## About this exercise
Go through the entries below and print, exactly, the lines starting at the one with "U5 pin SCL: N9 -> U3/GP1" and ending at the one with "P1 pin 2: GND -> N_6", keeping both ends and no others.

## Data for this exercise
━━━━

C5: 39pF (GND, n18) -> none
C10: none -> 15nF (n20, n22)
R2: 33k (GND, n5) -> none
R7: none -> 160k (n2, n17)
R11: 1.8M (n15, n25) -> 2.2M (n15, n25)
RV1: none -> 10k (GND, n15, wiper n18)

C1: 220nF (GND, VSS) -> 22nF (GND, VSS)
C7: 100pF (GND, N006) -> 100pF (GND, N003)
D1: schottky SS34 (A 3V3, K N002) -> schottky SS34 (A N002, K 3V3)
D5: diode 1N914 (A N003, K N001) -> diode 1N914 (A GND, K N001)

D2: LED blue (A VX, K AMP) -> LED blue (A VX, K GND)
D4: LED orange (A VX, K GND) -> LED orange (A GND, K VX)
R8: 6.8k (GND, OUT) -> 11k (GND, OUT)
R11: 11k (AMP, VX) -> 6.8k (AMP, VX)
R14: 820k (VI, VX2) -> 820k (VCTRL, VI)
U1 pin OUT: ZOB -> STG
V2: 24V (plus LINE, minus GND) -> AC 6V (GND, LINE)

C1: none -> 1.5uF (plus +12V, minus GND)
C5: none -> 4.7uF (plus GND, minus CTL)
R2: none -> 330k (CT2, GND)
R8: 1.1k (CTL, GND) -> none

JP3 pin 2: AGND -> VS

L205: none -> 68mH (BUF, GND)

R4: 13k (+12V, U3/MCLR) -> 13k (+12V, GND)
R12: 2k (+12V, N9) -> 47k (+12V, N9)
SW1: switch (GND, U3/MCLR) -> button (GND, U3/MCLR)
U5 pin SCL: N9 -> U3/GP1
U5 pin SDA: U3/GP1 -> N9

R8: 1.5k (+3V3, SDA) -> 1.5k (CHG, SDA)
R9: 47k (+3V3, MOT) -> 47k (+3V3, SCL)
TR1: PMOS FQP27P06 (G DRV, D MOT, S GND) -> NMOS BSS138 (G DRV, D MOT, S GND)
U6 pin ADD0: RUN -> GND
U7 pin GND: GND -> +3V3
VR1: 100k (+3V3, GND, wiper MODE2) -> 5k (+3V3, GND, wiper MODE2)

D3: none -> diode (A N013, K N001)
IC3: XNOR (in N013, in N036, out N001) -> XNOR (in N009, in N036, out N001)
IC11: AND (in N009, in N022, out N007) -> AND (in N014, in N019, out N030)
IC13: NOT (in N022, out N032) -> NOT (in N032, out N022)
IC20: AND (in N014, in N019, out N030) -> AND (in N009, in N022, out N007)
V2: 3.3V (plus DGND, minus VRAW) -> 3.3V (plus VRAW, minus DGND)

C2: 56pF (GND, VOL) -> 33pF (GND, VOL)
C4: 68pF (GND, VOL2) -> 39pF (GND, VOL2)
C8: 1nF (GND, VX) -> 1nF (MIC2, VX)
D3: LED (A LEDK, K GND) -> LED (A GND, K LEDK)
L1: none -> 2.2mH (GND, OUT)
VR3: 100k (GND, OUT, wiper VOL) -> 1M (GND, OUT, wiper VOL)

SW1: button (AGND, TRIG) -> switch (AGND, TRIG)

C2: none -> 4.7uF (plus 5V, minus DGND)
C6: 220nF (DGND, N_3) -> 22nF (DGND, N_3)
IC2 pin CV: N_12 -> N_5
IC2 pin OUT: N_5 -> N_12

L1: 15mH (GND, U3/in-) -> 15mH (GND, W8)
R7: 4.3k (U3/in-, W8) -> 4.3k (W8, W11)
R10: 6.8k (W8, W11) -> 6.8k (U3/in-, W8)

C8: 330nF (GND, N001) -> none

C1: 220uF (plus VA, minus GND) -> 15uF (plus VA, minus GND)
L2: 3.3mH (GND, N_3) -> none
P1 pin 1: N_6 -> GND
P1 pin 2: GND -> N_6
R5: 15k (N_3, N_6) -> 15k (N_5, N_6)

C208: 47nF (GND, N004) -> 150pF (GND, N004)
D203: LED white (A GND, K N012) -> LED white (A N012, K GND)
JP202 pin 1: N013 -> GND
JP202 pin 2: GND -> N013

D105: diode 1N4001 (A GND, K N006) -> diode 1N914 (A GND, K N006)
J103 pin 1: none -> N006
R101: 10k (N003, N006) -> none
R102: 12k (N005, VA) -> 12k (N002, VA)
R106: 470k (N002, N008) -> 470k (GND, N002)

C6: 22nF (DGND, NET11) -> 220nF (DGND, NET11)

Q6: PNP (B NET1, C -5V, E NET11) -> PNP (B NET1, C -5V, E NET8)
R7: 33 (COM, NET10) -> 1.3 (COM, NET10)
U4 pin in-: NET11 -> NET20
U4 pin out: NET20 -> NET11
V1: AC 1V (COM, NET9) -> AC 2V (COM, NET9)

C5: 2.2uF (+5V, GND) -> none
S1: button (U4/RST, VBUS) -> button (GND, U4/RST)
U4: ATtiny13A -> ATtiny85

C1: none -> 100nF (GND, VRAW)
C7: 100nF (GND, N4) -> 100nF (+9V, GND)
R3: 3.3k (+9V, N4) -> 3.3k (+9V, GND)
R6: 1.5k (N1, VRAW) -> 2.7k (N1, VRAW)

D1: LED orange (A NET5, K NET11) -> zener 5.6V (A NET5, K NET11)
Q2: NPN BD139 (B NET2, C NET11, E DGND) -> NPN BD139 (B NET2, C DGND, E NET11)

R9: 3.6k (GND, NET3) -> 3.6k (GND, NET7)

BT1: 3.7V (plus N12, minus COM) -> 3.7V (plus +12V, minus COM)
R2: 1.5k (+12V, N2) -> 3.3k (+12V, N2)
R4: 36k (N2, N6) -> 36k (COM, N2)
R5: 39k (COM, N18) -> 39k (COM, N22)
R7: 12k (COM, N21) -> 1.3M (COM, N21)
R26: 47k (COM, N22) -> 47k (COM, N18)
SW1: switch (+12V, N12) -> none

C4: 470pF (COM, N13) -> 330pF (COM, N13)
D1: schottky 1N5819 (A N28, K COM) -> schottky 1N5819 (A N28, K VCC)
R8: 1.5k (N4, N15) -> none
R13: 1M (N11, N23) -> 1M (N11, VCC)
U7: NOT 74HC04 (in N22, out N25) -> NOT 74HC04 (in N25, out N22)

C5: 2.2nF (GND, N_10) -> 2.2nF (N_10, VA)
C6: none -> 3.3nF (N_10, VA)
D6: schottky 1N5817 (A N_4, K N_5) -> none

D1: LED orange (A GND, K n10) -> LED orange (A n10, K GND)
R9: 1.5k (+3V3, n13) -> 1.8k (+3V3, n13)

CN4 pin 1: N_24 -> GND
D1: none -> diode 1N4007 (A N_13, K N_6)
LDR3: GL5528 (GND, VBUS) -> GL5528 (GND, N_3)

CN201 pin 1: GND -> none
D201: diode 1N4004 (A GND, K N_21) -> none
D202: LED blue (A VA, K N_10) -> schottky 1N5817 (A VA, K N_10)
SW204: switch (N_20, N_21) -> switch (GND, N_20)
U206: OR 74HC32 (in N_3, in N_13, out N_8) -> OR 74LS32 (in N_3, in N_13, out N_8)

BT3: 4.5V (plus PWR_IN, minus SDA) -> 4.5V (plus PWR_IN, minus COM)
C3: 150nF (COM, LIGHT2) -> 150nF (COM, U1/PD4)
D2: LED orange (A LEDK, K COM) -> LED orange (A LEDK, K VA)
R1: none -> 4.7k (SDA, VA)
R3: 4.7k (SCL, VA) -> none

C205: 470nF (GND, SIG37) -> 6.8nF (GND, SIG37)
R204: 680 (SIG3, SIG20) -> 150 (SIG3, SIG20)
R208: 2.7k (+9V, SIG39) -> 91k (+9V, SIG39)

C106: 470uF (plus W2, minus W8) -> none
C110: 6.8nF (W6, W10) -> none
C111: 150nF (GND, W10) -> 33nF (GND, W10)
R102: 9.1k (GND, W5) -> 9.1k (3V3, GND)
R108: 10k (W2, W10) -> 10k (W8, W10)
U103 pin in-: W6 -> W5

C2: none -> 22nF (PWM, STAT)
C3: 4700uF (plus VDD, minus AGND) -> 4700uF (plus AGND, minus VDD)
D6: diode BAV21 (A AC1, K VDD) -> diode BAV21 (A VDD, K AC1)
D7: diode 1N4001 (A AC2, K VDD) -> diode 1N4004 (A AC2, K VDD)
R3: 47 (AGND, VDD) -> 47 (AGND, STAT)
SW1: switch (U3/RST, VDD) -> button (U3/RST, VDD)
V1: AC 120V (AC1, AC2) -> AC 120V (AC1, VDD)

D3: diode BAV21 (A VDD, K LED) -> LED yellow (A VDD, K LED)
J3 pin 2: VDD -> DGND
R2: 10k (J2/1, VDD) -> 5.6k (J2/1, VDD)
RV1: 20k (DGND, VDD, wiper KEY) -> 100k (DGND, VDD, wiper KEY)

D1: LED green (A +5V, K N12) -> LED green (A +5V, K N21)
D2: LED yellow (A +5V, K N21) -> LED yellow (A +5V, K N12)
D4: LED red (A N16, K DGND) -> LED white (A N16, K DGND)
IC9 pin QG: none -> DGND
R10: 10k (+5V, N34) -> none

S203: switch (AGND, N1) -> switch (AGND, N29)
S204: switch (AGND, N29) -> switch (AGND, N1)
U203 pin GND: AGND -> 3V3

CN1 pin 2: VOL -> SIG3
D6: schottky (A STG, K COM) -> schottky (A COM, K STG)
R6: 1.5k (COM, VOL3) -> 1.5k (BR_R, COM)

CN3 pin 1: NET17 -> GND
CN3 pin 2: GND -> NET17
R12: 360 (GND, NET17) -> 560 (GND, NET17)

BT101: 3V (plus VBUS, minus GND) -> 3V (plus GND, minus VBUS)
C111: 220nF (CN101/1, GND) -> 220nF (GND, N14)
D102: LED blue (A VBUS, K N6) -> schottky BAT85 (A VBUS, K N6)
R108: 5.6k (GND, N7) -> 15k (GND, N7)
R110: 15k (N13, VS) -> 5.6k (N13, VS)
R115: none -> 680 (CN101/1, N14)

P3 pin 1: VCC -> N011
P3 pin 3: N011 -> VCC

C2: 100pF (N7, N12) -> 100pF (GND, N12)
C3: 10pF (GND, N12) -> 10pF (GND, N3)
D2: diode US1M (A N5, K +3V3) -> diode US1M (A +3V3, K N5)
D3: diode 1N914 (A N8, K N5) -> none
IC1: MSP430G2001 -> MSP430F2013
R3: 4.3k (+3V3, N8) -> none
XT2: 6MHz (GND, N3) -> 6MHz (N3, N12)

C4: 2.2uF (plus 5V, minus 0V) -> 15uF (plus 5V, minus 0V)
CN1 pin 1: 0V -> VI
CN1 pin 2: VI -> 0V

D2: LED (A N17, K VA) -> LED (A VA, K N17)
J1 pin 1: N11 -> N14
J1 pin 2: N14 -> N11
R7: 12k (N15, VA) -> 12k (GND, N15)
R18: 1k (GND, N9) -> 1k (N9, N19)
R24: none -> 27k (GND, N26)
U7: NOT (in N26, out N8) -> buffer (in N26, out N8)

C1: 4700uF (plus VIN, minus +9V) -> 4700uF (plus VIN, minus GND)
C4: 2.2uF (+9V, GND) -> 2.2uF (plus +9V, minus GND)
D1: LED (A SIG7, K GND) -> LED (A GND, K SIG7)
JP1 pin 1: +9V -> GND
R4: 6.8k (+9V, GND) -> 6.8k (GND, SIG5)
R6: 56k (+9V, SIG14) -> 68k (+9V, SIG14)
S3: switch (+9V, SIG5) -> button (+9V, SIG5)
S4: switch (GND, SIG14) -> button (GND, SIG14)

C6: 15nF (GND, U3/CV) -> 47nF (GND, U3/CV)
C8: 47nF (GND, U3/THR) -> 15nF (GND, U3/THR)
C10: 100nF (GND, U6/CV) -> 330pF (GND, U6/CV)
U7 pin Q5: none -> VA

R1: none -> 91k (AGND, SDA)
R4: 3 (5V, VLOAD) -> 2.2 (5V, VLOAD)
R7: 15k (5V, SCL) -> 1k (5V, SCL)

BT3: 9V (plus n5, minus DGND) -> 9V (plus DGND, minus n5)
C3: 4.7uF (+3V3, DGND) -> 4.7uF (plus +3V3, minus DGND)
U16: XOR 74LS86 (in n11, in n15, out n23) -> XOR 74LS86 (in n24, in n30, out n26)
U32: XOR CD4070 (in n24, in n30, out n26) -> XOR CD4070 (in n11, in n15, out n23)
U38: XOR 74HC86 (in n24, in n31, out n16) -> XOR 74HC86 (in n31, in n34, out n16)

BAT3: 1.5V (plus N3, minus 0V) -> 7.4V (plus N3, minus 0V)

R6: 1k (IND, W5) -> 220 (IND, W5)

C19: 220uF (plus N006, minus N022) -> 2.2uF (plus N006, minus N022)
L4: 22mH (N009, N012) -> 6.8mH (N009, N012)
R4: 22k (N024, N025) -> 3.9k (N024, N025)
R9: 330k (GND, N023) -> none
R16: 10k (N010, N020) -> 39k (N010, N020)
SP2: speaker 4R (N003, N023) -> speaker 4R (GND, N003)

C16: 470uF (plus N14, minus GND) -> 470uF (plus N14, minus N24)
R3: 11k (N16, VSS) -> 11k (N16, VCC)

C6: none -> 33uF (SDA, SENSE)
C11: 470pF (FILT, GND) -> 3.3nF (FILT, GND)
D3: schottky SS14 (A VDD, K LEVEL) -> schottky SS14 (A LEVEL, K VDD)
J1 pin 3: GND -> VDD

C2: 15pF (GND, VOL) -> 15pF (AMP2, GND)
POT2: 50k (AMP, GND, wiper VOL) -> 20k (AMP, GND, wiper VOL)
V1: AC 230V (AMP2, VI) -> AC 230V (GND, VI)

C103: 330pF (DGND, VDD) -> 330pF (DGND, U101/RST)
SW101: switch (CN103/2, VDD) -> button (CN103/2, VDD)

━━━━

## Task result
U5 pin SCL: N9 -> U3/GP1
U5 pin SDA: U3/GP1 -> N9

R8: 1.5k (+3V3, SDA) -> 1.5k (CHG, SDA)
R9: 47k (+3V3, MOT) -> 47k (+3V3, SCL)
TR1: PMOS FQP27P06 (G DRV, D MOT, S GND) -> NMOS BSS138 (G DRV, D MOT, S GND)
U6 pin ADD0: RUN -> GND
U7 pin GND: GND -> +3V3
VR1: 100k (+3V3, GND, wiper MODE2) -> 5k (+3V3, GND, wiper MODE2)

D3: none -> diode (A N013, K N001)
IC3: XNOR (in N013, in N036, out N001) -> XNOR (in N009, in N036, out N001)
IC11: AND (in N009, in N022, out N007) -> AND (in N014, in N019, out N030)
IC13: NOT (in N022, out N032) -> NOT (in N032, out N022)
IC20: AND (in N014, in N019, out N030) -> AND (in N009, in N022, out N007)
V2: 3.3V (plus DGND, minus VRAW) -> 3.3V (plus VRAW, minus DGND)

C2: 56pF (GND, VOL) -> 33pF (GND, VOL)
C4: 68pF (GND, VOL2) -> 39pF (GND, VOL2)
C8: 1nF (GND, VX) -> 1nF (MIC2, VX)
D3: LED (A LEDK, K GND) -> LED (A GND, K LEDK)
L1: none -> 2.2mH (GND, OUT)
VR3: 100k (GND, OUT, wiper VOL) -> 1M (GND, OUT, wiper VOL)

SW1: button (AGND, TRIG) -> switch (AGND, TRIG)

C2: none -> 4.7uF (plus 5V, minus DGND)
C6: 220nF (DGND, N_3) -> 22nF (DGND, N_3)
IC2 pin CV: N_12 -> N_5
IC2 pin OUT: N_5 -> N_12

L1: 15mH (GND, U3/in-) -> 15mH (GND, W8)
R7: 4.3k (U3/in-, W8) -> 4.3k (W8, W11)
R10: 6.8k (W8, W11) -> 6.8k (U3/in-, W8)

C8: 330nF (GND, N001) -> none

C1: 220uF (plus VA, minus GND) -> 15uF (plus VA, minus GND)
L2: 3.3mH (GND, N_3) -> none
P1 pin 1: N_6 -> GND
P1 pin 2: GND -> N_6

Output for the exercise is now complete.